Records shown START
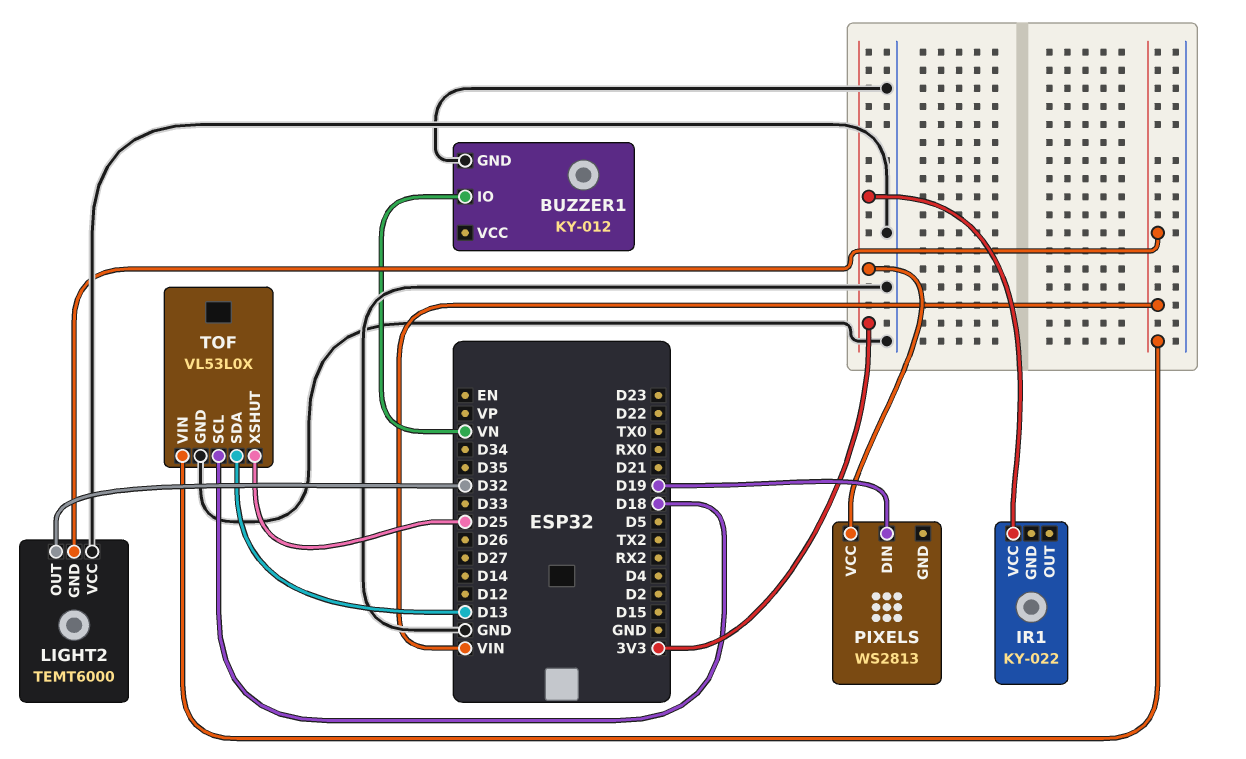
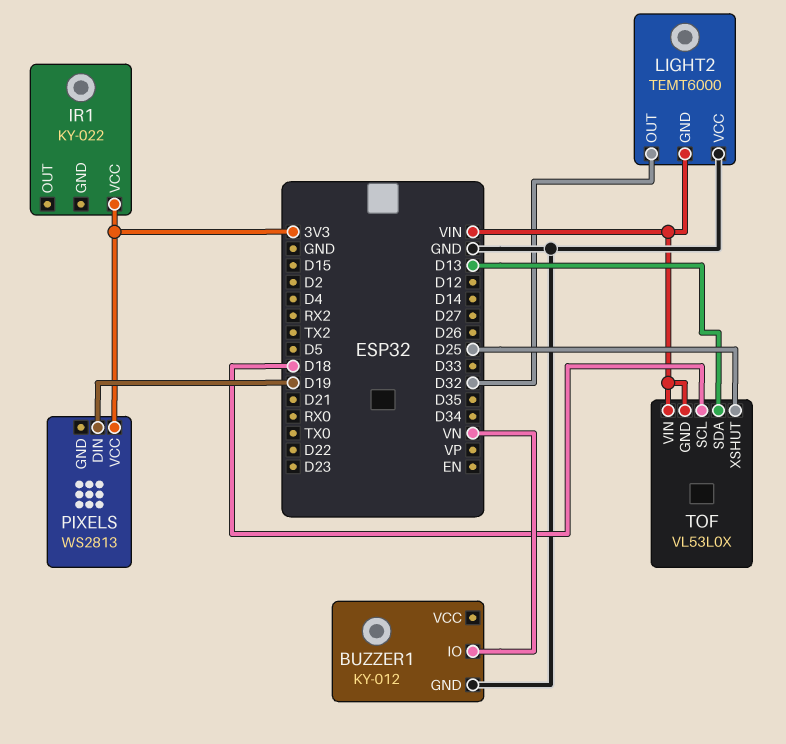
TOF pin GND: GND -> VIN

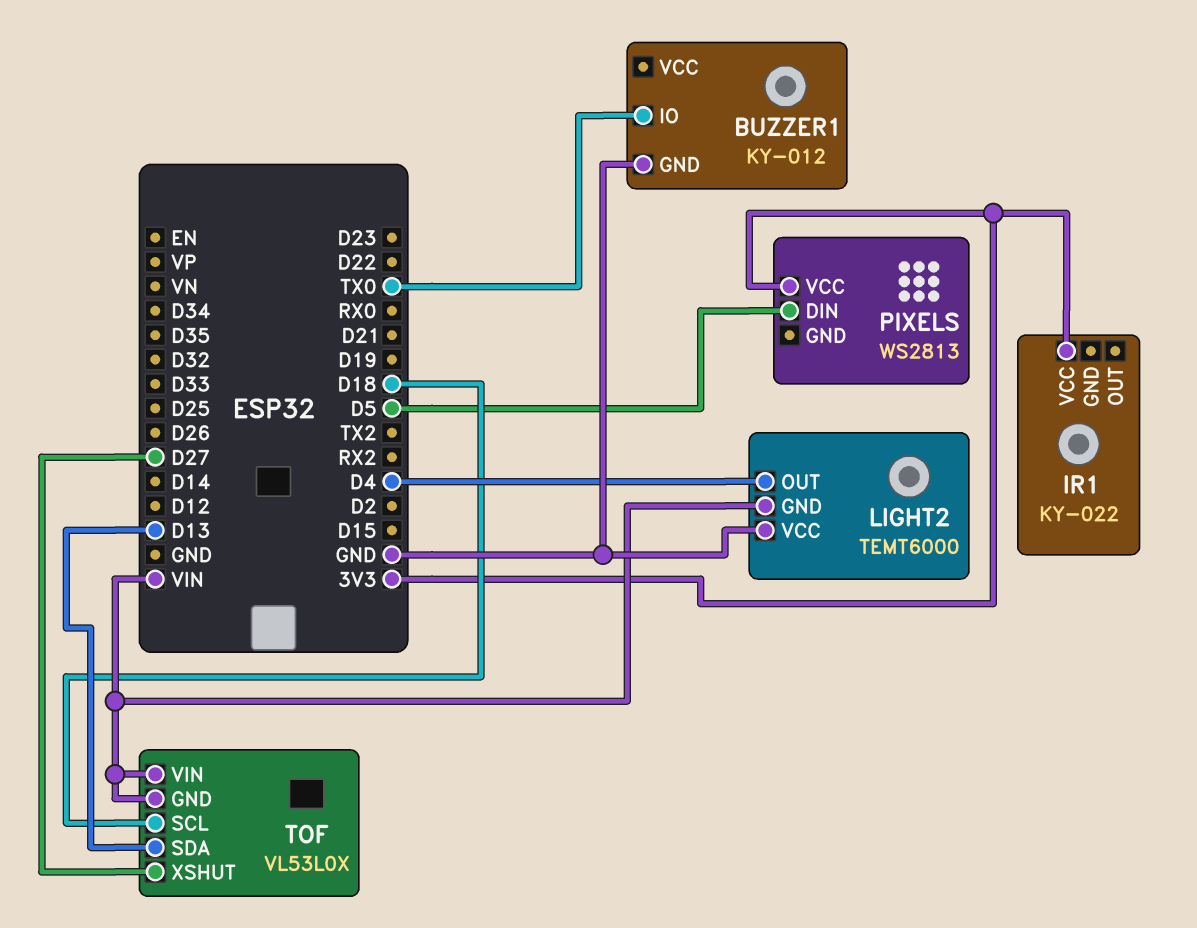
BUZZER1 pin IO: VN -> TX0
LIGHT2 pin OUT: D32 -> D4
PIXELS pin DIN: D19 -> D5
TOF pin XSHUT: D25 -> D27

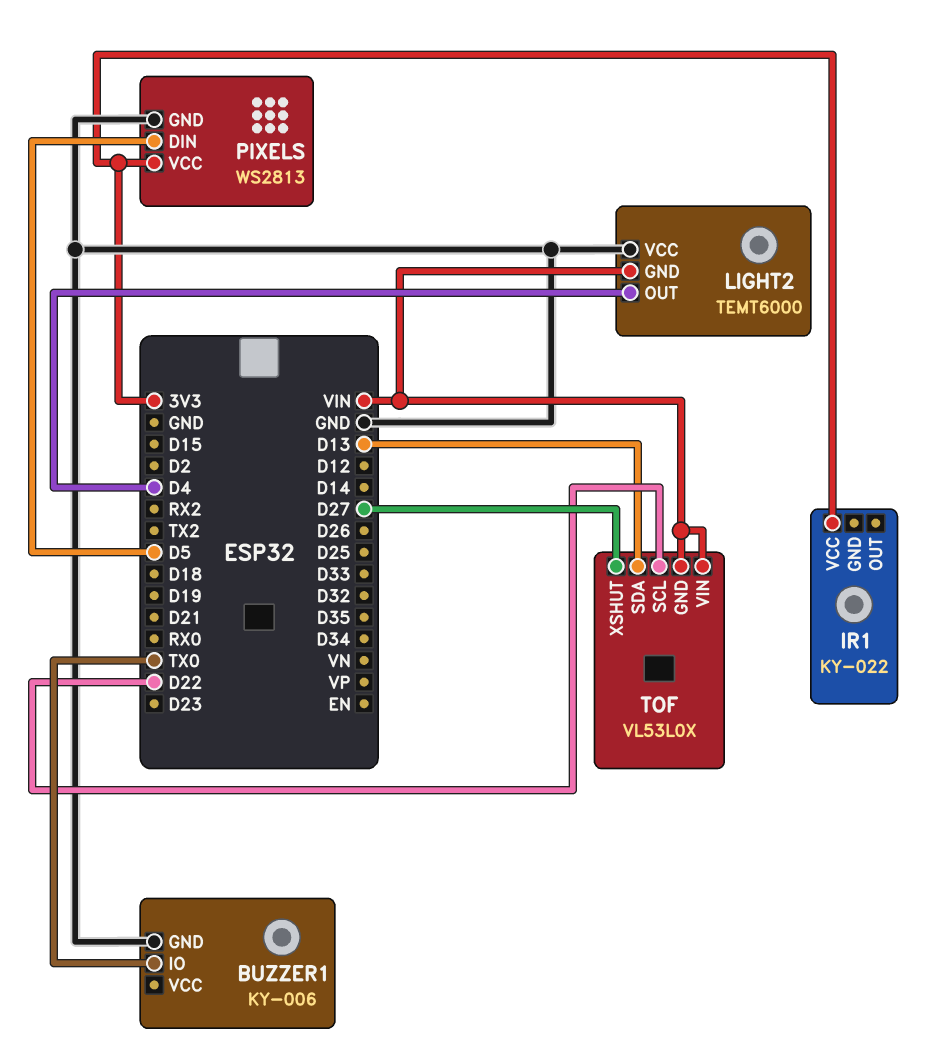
BUZZER1: KY-012 -> KY-006
PIXELS pin GND: none -> GND
TOF pin SCL: D18 -> D22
Records shown END
Required action → With the pictures left out, output all the entries exactly.

Task output →
TOF pin GND: GND -> VIN

BUZZER1 pin IO: VN -> TX0
LIGHT2 pin OUT: D32 -> D4
PIXELS pin DIN: D19 -> D5
TOF pin XSHUT: D25 -> D27

BUZZER1: KY-012 -> KY-006
PIXELS pin GND: none -> GND
TOF pin SCL: D18 -> D22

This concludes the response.